(Information provided)

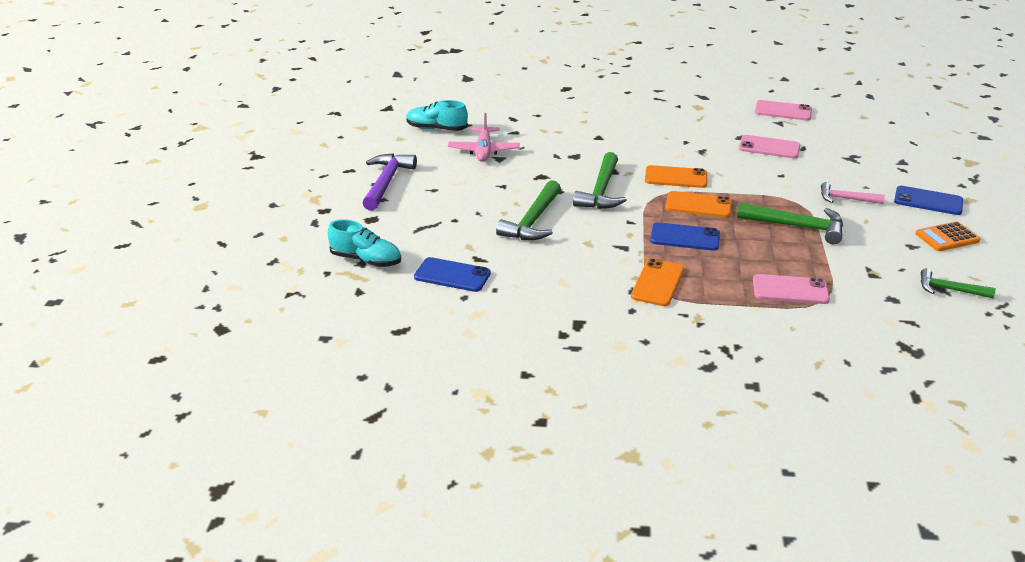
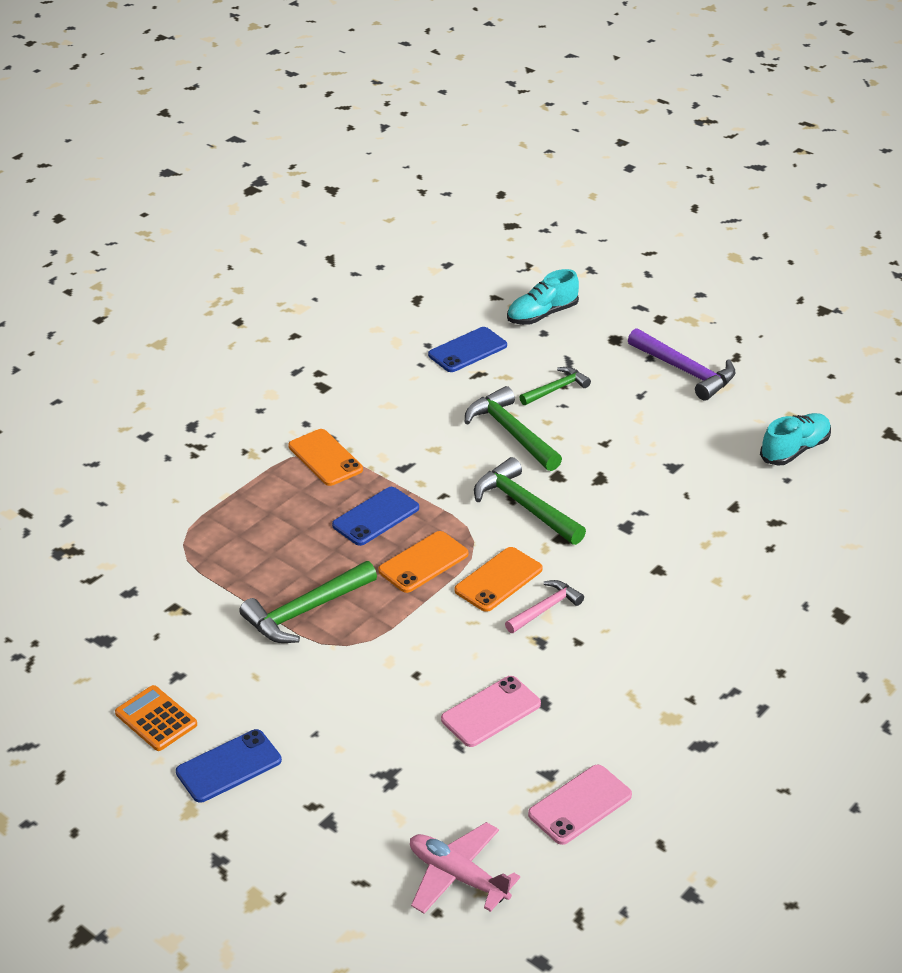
camera: 125 degrees right, 5 degrees up
(483, 151) = (702, 463): pink plane -> pink plane (458, 876)
(790, 290) = (220, 534): pink phone -> none
(846, 199) = (311, 693): pink hammer -> pink hammer (545, 608)
(947, 237) = (156, 719): orange calculator -> orange calculator turned 60 degrees counterclockwise
(949, 289) = (92, 644): green hammer -> green hammer (556, 389)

(End Information provided)

_Assigned task:_ Please retype the records above starting with the line that contains "(947, 237) = (156, 719): orange" and stopping after the last line, changing nothing.

_Exercise answer:_
(947, 237) = (156, 719): orange calculator -> orange calculator turned 60 degrees counterclockwise
(949, 289) = (92, 644): green hammer -> green hammer (556, 389)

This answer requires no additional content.